>>>
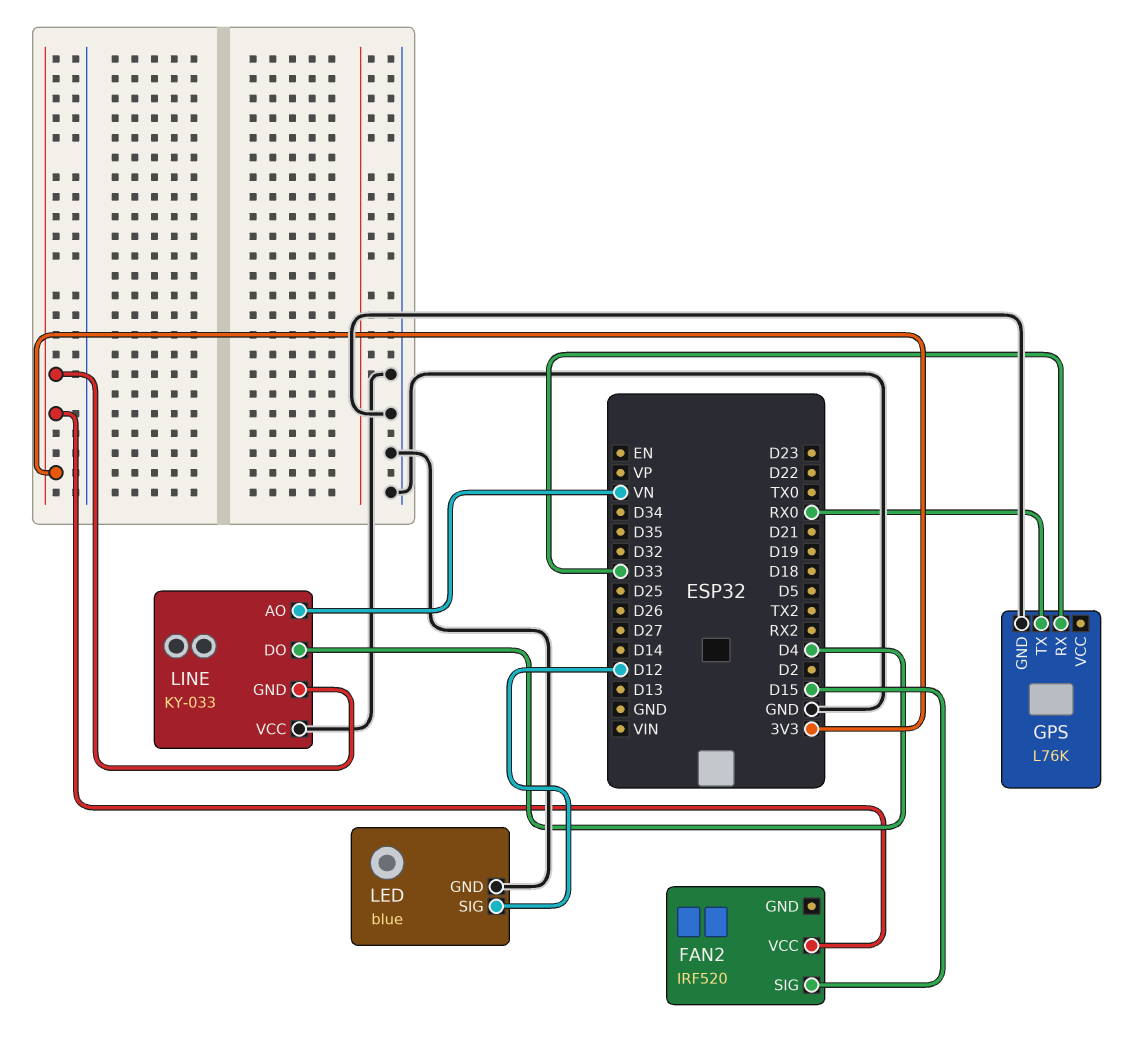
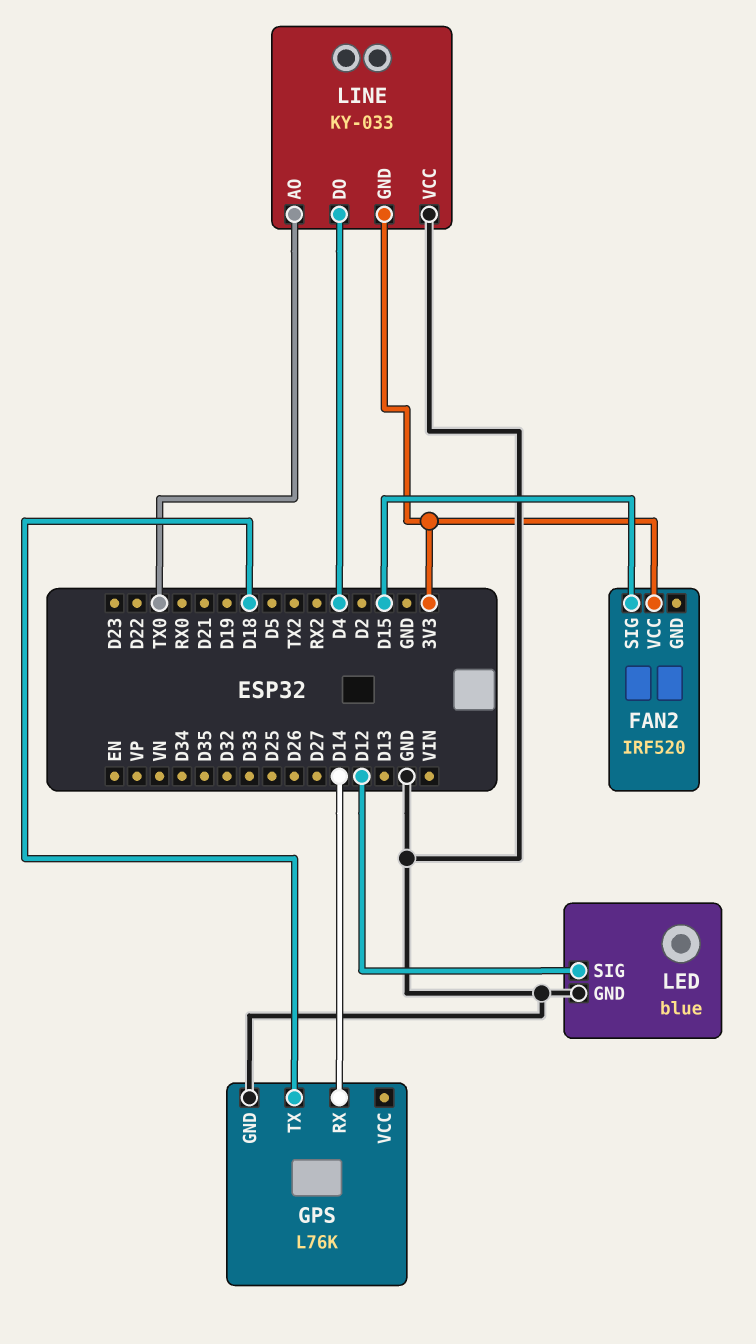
GPS pin RX: D33 -> D14
GPS pin TX: RX0 -> D18
LINE pin AO: VN -> TX0

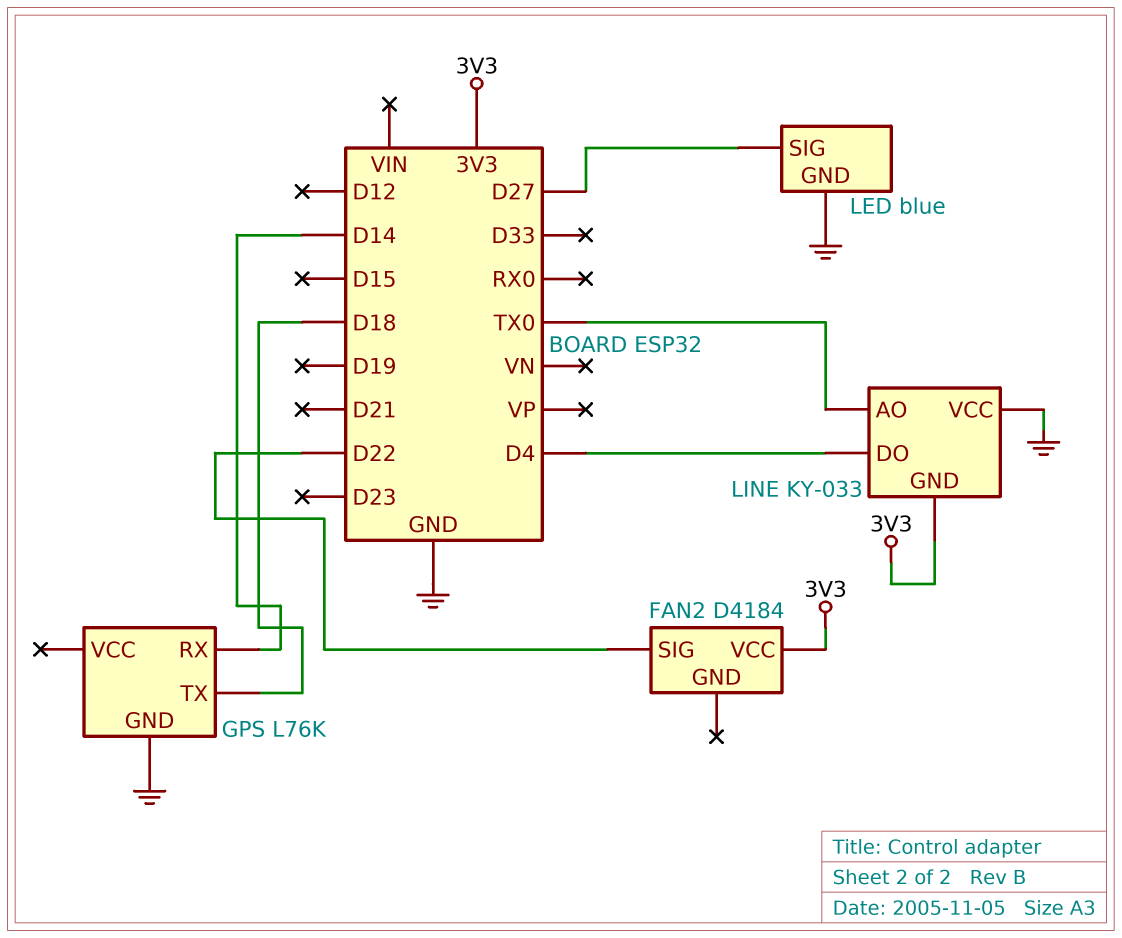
FAN2: IRF520 -> D4184
FAN2 pin SIG: D15 -> D22
LED pin SIG: D12 -> D27

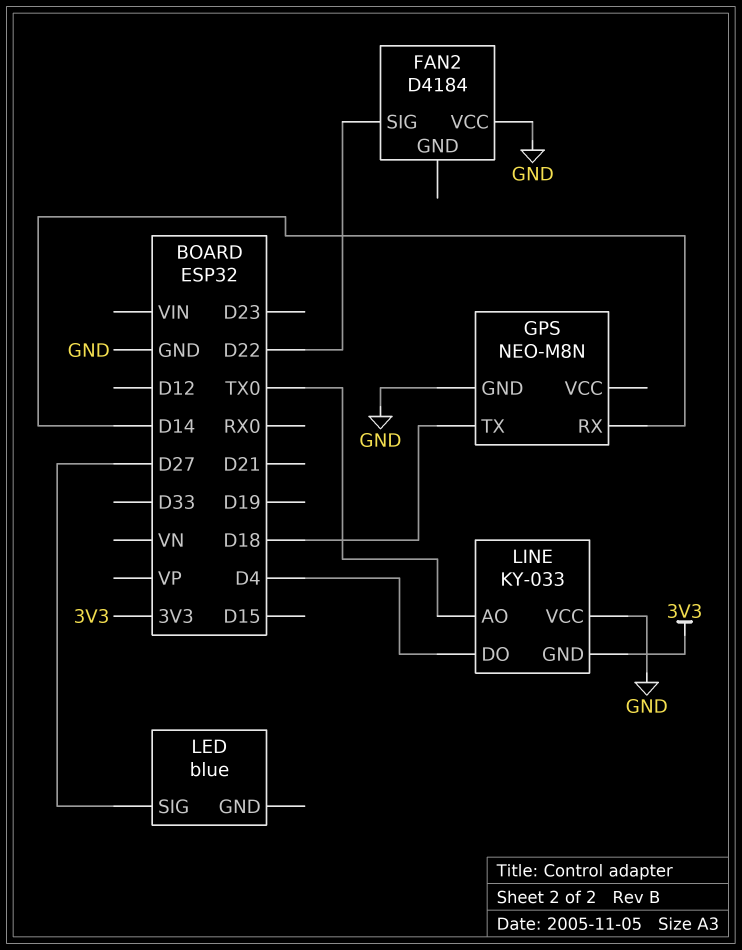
FAN2 pin VCC: 3V3 -> GND
GPS: L76K -> NEO-M8N
LED pin GND: GND -> none

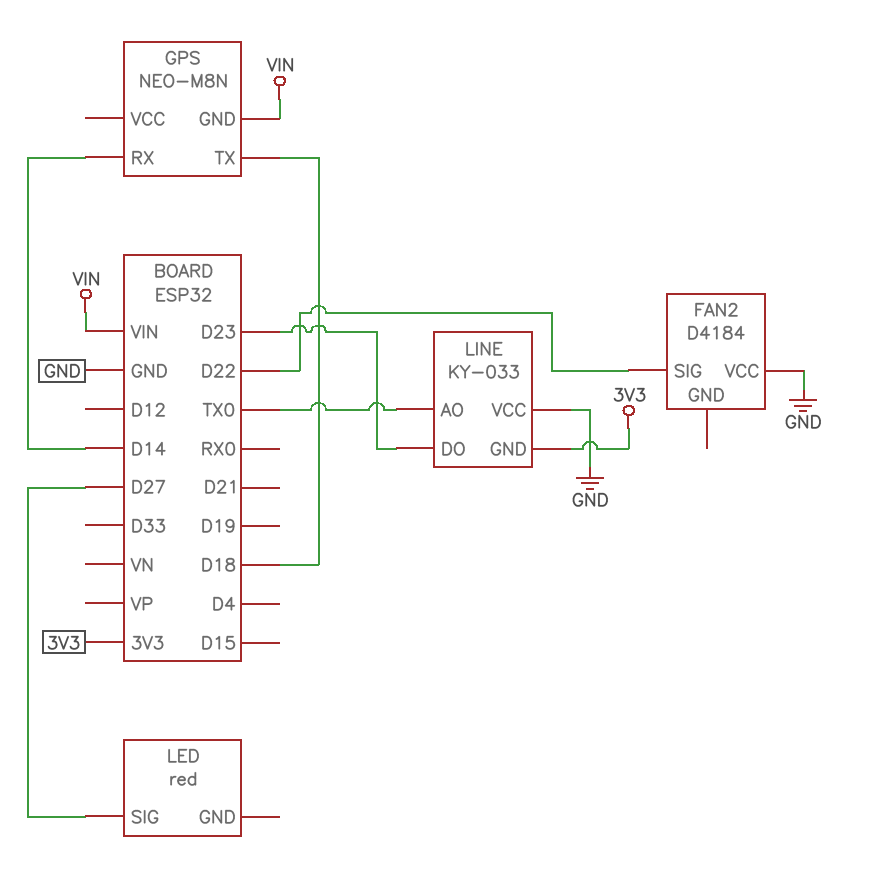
GPS pin GND: GND -> VIN
LED: blue -> red
LINE pin DO: D4 -> D23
<<<
• _What needs to be done_: Your task is to set down exactly the lines that run from the line holding "LED pin GND: GND -> none" through the close of the entries, including both ends. Pictures stay out.

• _Answer_:
LED pin GND: GND -> none

GPS pin GND: GND -> VIN
LED: blue -> red
LINE pin DO: D4 -> D23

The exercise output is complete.